*Data to use*.
○ ○ ○ ○ ○

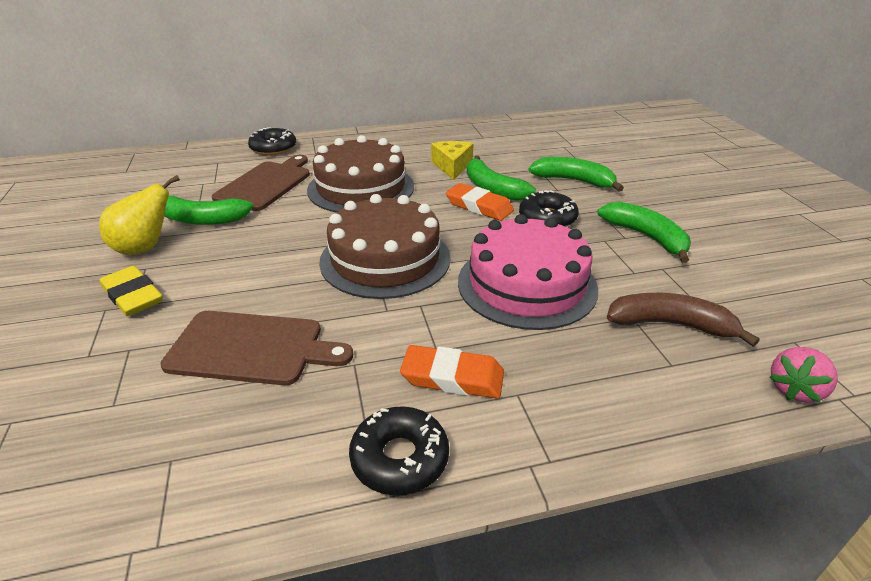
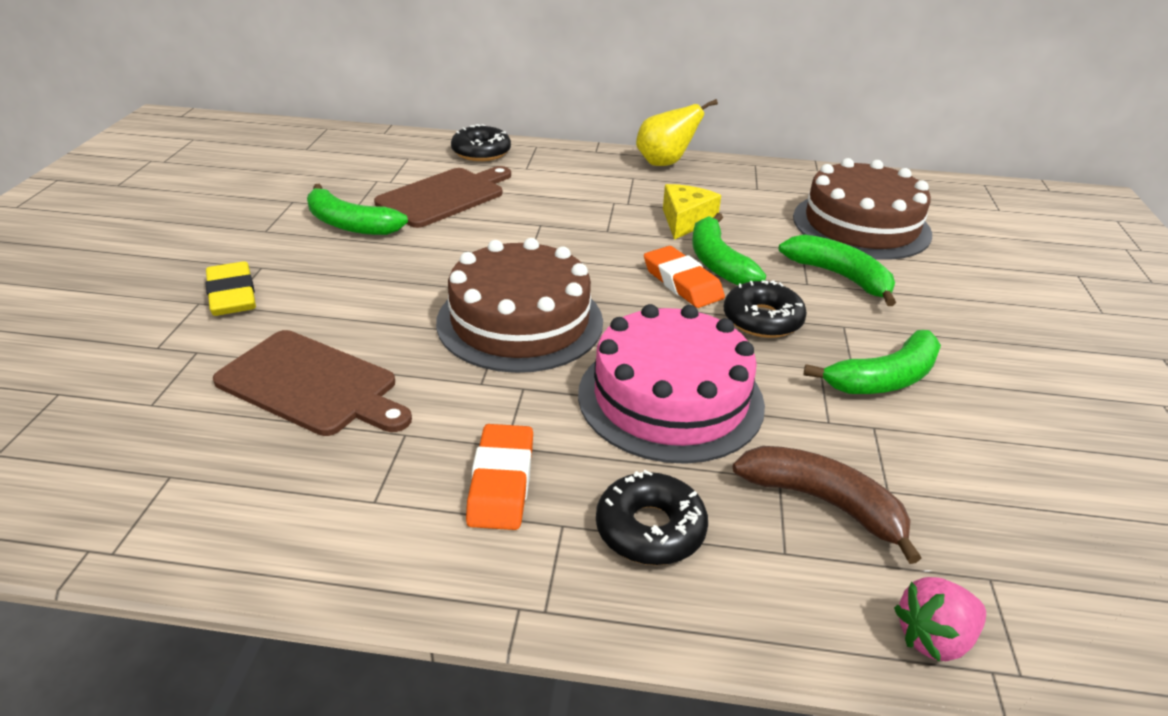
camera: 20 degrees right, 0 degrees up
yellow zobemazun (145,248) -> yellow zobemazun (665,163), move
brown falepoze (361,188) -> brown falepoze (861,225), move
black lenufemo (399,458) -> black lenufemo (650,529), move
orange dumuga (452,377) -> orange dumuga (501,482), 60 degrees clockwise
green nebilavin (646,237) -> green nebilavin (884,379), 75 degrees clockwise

○ ○ ○ ○ ○

*Task description*. Find the line containing "yellow zobemazun (145,248)", then output it and every line after it to the end of the data, exactly.

*Task response*.
yellow zobemazun (145,248) -> yellow zobemazun (665,163), move
brown falepoze (361,188) -> brown falepoze (861,225), move
black lenufemo (399,458) -> black lenufemo (650,529), move
orange dumuga (452,377) -> orange dumuga (501,482), 60 degrees clockwise
green nebilavin (646,237) -> green nebilavin (884,379), 75 degrees clockwise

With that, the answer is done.